Data extracted from a collection:
============

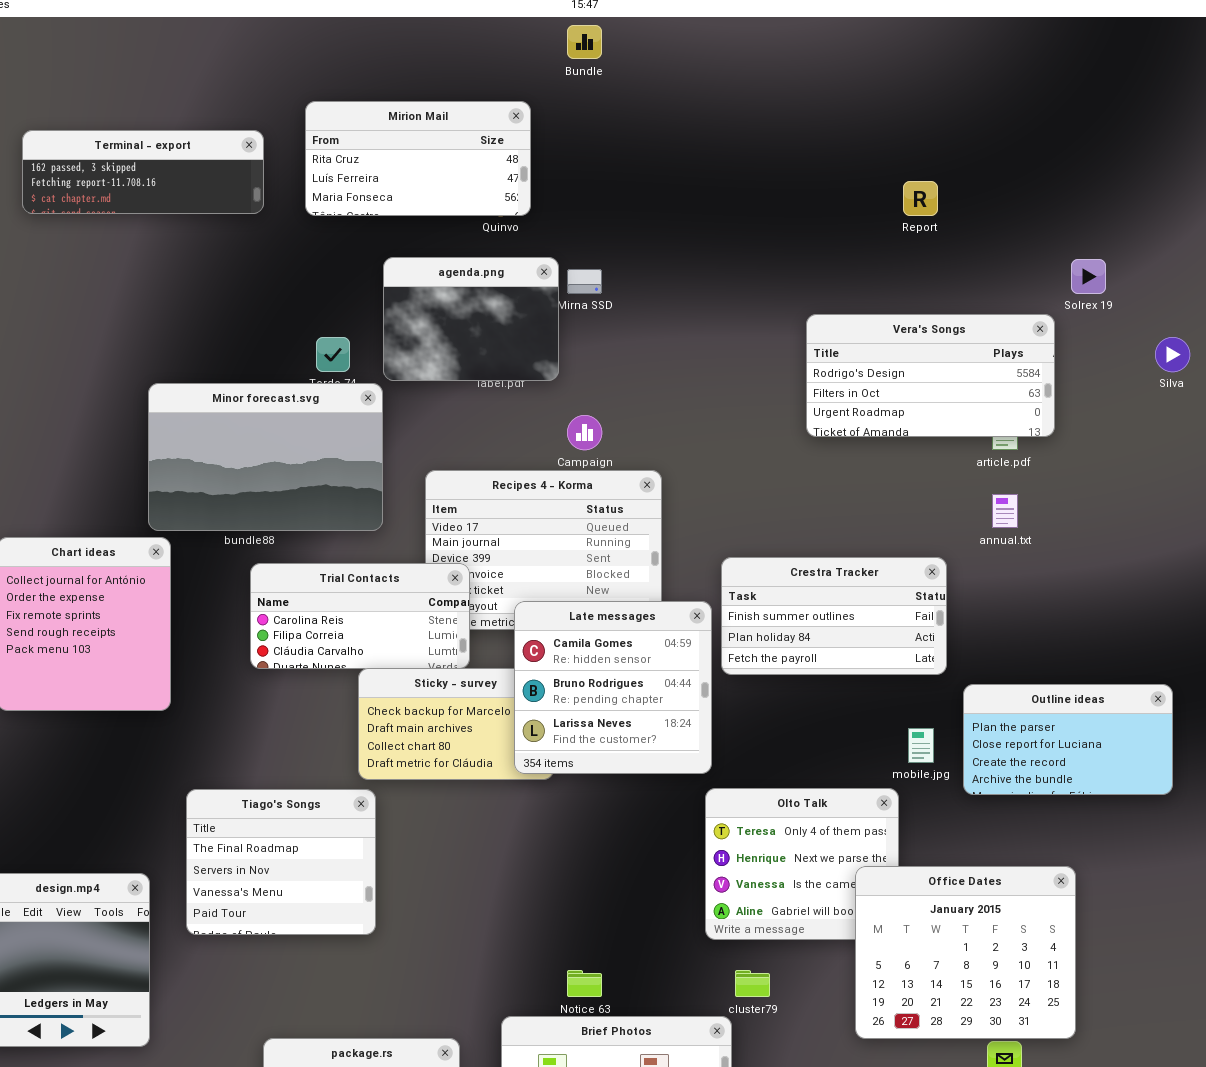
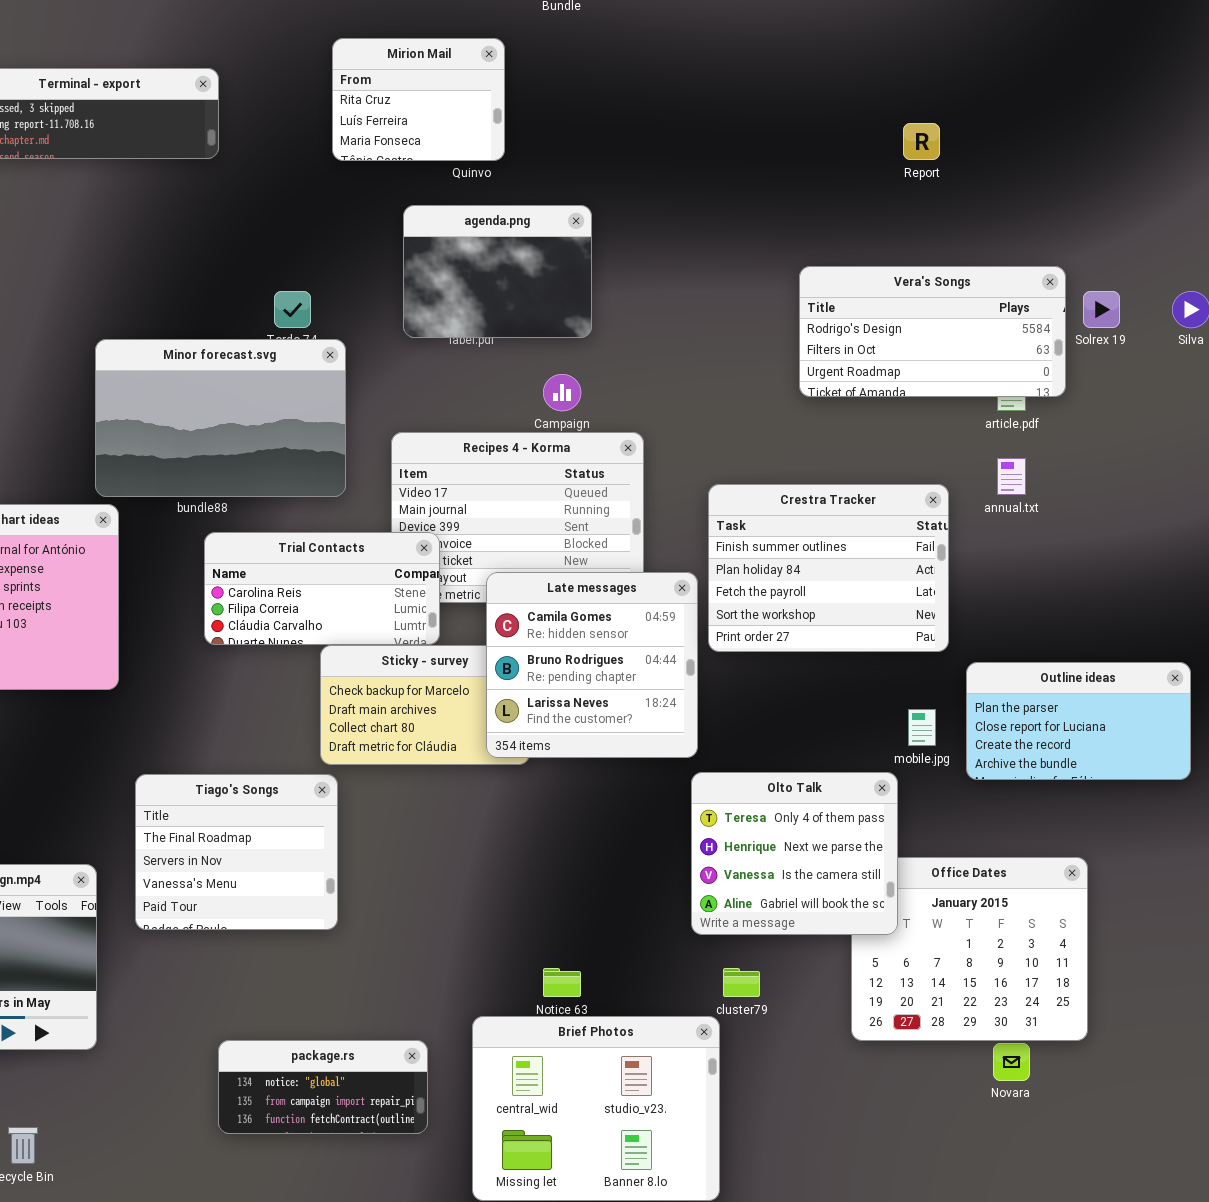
Mirion Mail: [305,101,531,216] -> [332,38,505,161], resized
agenda.png: [383,257,559,381] -> [403,205,592,338], moved
Solrex 19: [1071,259,1106,294] -> [1083,291,1120,328], moved
Crestra Tracker: [721,557,947,675] -> [708,484,949,652], resized
Olto Talk: [705,788,899,940] -> [691,772,898,935], raised

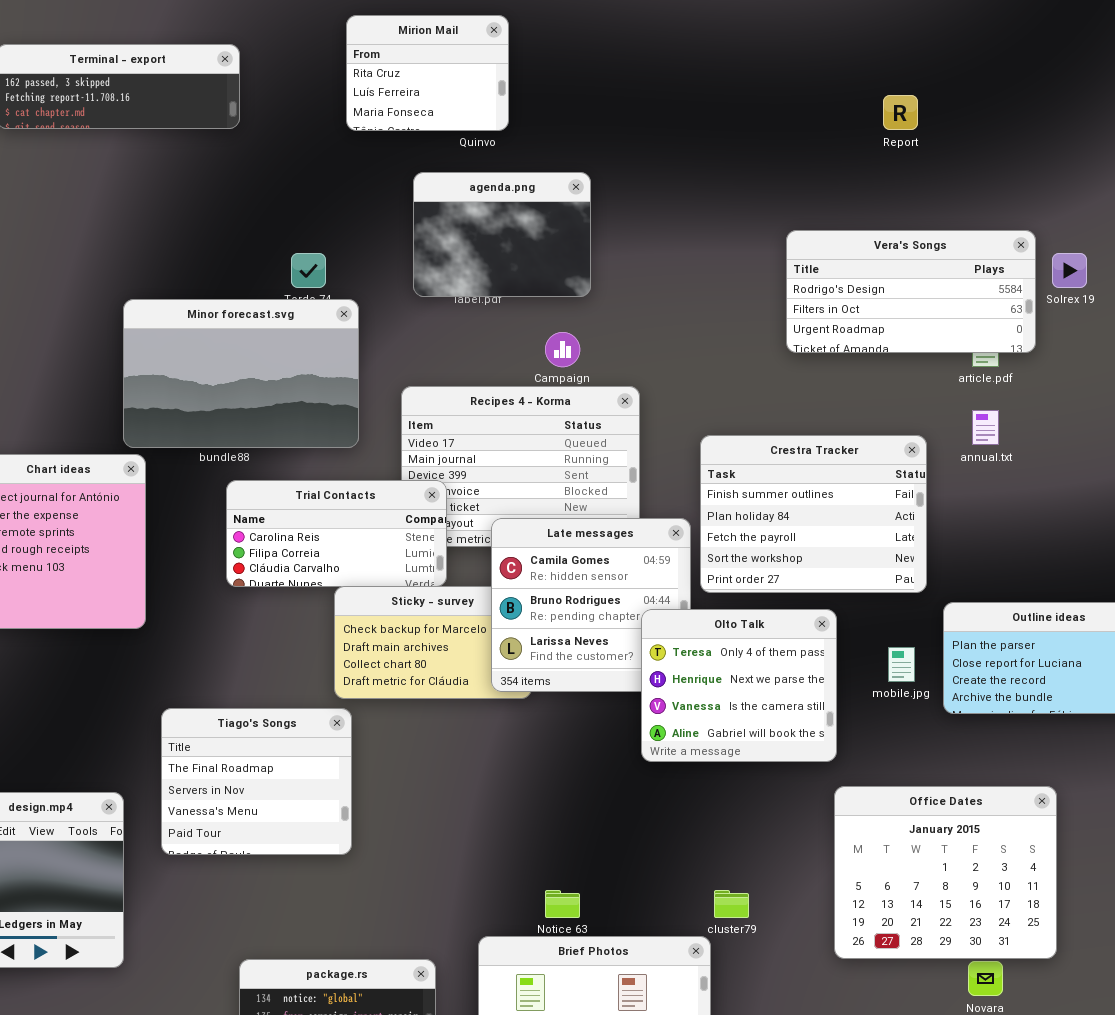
Olto Talk: [691,772,898,935] -> [641,609,837,762], moved

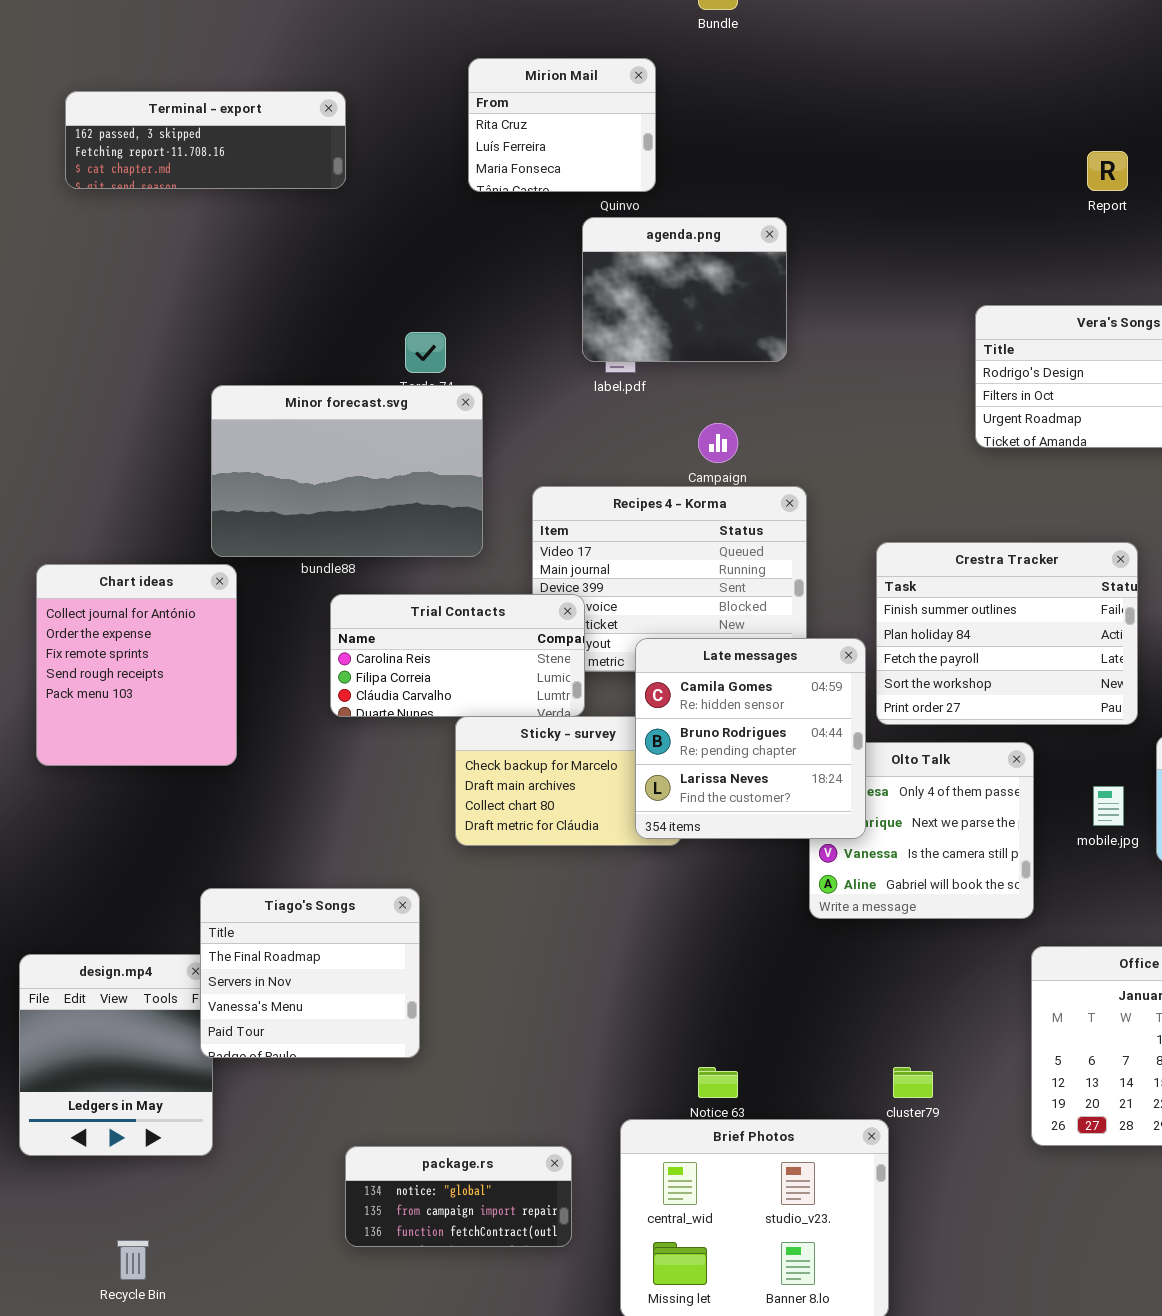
agenda.png: [413,172,591,297] -> [582,217,787,362], moved
Late messages: [491,518,691,692] -> [635,638,866,839], raised
Tiago's Songs: [161,708,352,855] -> [200,888,420,1058], moved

============

• _Exercise prompt_
Retype the data above verbatim, minus images.

• _Reply to the task_
Mirion Mail: [305,101,531,216] -> [332,38,505,161], resized
agenda.png: [383,257,559,381] -> [403,205,592,338], moved
Solrex 19: [1071,259,1106,294] -> [1083,291,1120,328], moved
Crestra Tracker: [721,557,947,675] -> [708,484,949,652], resized
Olto Talk: [705,788,899,940] -> [691,772,898,935], raised

Olto Talk: [691,772,898,935] -> [641,609,837,762], moved

agenda.png: [413,172,591,297] -> [582,217,787,362], moved
Late messages: [491,518,691,692] -> [635,638,866,839], raised
Tiago's Songs: [161,708,352,855] -> [200,888,420,1058], moved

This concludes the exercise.